● What to do
Repeat the data as given. Images do not go in the copy.

● Dataset records

BEGIN

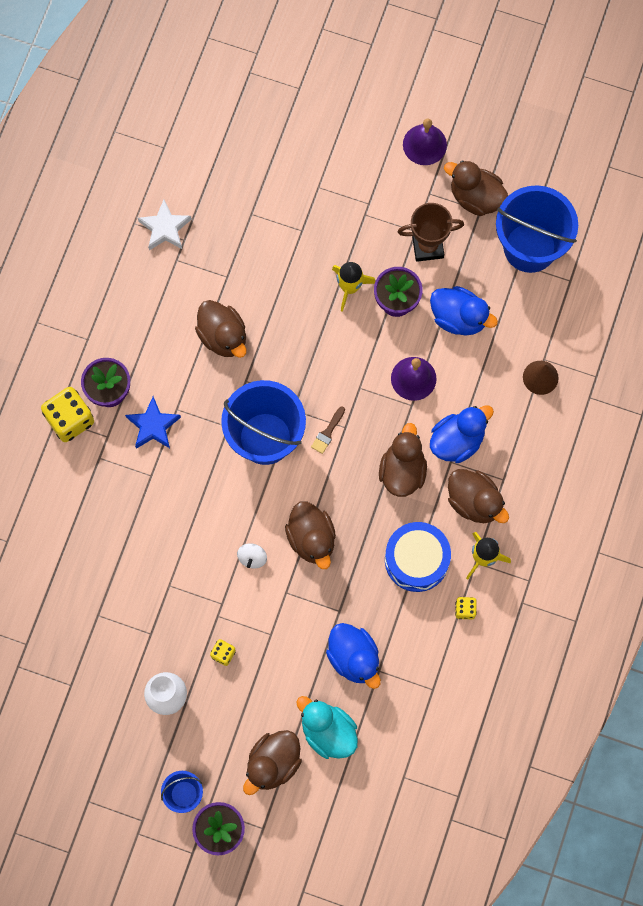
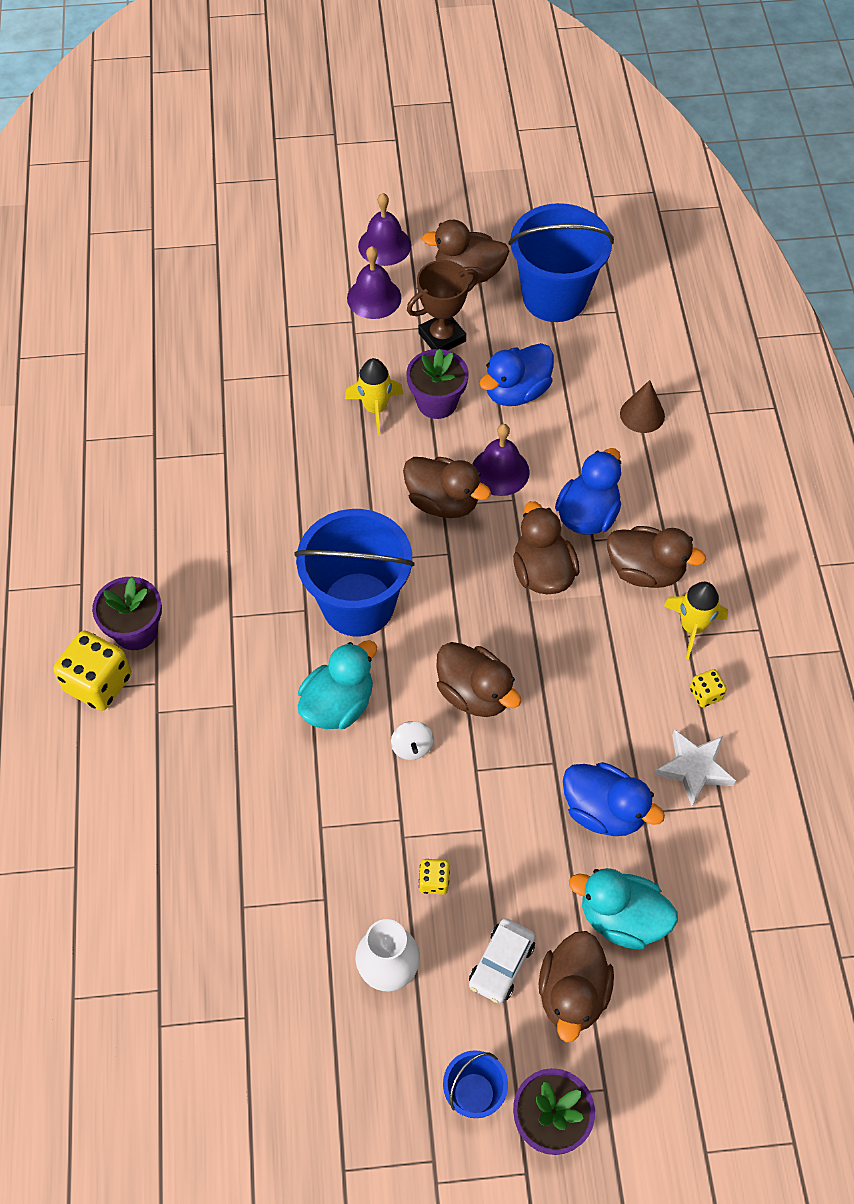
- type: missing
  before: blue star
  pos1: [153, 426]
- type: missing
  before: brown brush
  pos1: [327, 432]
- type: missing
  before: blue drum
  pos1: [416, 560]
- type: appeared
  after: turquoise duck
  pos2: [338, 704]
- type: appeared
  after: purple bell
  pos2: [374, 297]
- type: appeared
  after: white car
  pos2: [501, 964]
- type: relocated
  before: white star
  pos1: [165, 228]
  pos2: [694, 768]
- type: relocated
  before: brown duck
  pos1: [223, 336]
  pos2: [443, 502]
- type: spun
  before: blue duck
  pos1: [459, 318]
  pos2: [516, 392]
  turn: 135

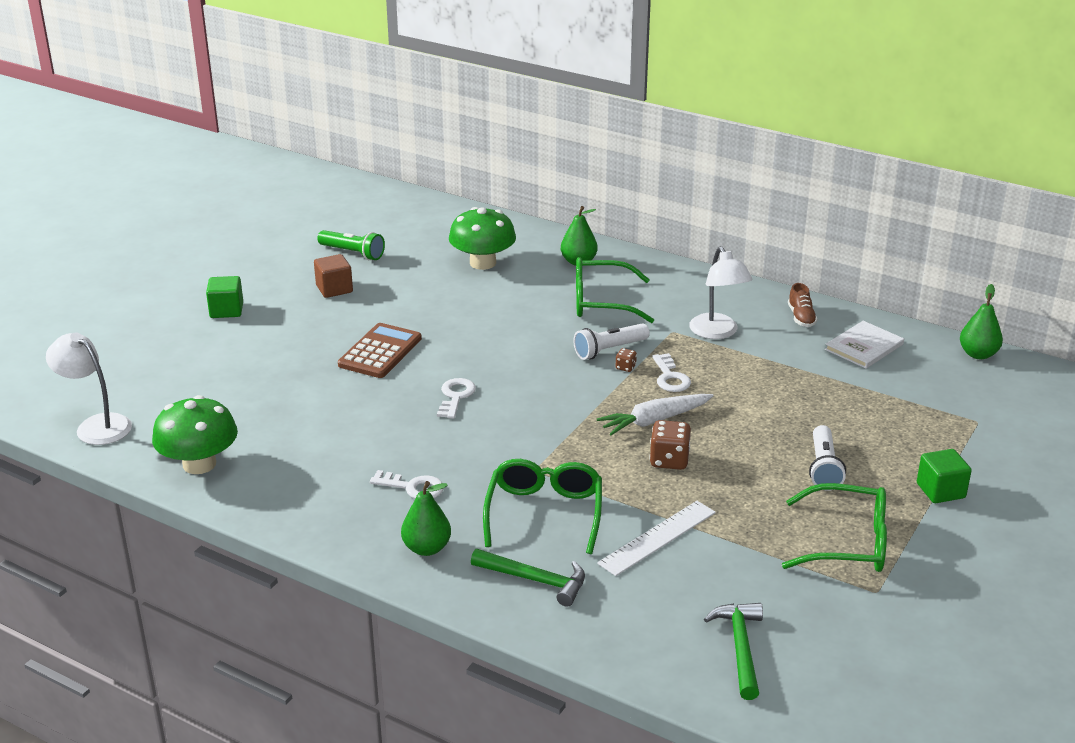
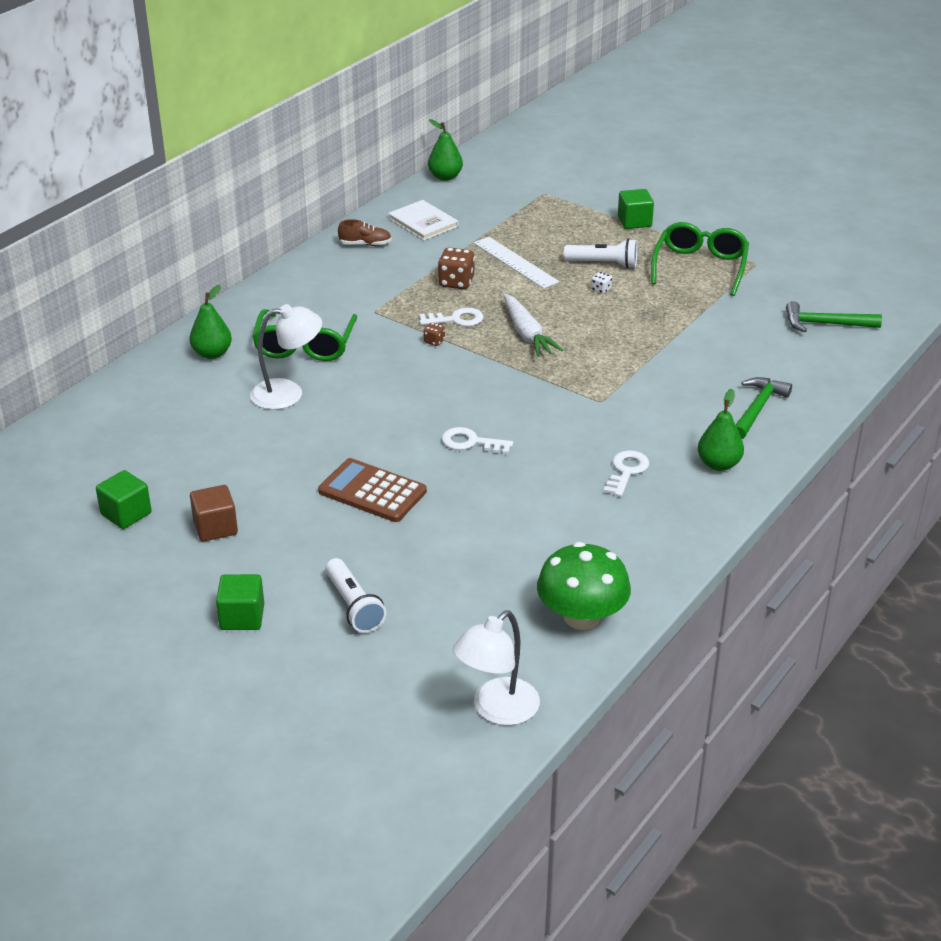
- type: missing
  before: green mushroom
  pos1: [483, 263]
- type: missing
  before: green glasses
  pos1: [544, 513]
- type: appeared
  after: white dice
  pos2: [601, 290]
- type: relocated
  before: white flashlight
  pos1: [609, 350]
  pos2: [354, 606]
- type: relocated
  before: white ruler
  pos1: [657, 538]
  pos2: [515, 262]
- type: relocated
  before: brown dice
  pos1: [669, 460]
  pos2: [456, 282]
- type: relocated
  before: white lamp
  pos1: [717, 332]
  pos2: [288, 393]
- type: exchanged
  before: green flashlight
  after: green cube
  pos1: [353, 253]
  pos2: [126, 514]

END

● Answer section
- type: missing
  before: blue star
  pos1: [153, 426]
- type: missing
  before: brown brush
  pos1: [327, 432]
- type: missing
  before: blue drum
  pos1: [416, 560]
- type: appeared
  after: turquoise duck
  pos2: [338, 704]
- type: appeared
  after: purple bell
  pos2: [374, 297]
- type: appeared
  after: white car
  pos2: [501, 964]
- type: relocated
  before: white star
  pos1: [165, 228]
  pos2: [694, 768]
- type: relocated
  before: brown duck
  pos1: [223, 336]
  pos2: [443, 502]
- type: spun
  before: blue duck
  pos1: [459, 318]
  pos2: [516, 392]
  turn: 135

- type: missing
  before: green mushroom
  pos1: [483, 263]
- type: missing
  before: green glasses
  pos1: [544, 513]
- type: appeared
  after: white dice
  pos2: [601, 290]
- type: relocated
  before: white flashlight
  pos1: [609, 350]
  pos2: [354, 606]
- type: relocated
  before: white ruler
  pos1: [657, 538]
  pos2: [515, 262]
- type: relocated
  before: brown dice
  pos1: [669, 460]
  pos2: [456, 282]
- type: relocated
  before: white lamp
  pos1: [717, 332]
  pos2: [288, 393]
- type: exchanged
  before: green flashlight
  after: green cube
  pos1: [353, 253]
  pos2: [126, 514]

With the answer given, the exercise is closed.